Data shown
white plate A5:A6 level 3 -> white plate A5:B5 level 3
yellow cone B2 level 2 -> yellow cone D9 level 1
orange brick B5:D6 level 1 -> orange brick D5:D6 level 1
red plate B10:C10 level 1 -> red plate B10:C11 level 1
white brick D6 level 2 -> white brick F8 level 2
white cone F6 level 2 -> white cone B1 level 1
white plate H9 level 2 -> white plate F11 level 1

Task to carry out
Reproduce only the lines running from the one with "yellow cone B2" through the final line of the listing above, both ends included.

Solution to the exercise
yellow cone B2 level 2 -> yellow cone D9 level 1
orange brick B5:D6 level 1 -> orange brick D5:D6 level 1
red plate B10:C10 level 1 -> red plate B10:C11 level 1
white brick D6 level 2 -> white brick F8 level 2
white cone F6 level 2 -> white cone B1 level 1
white plate H9 level 2 -> white plate F11 level 1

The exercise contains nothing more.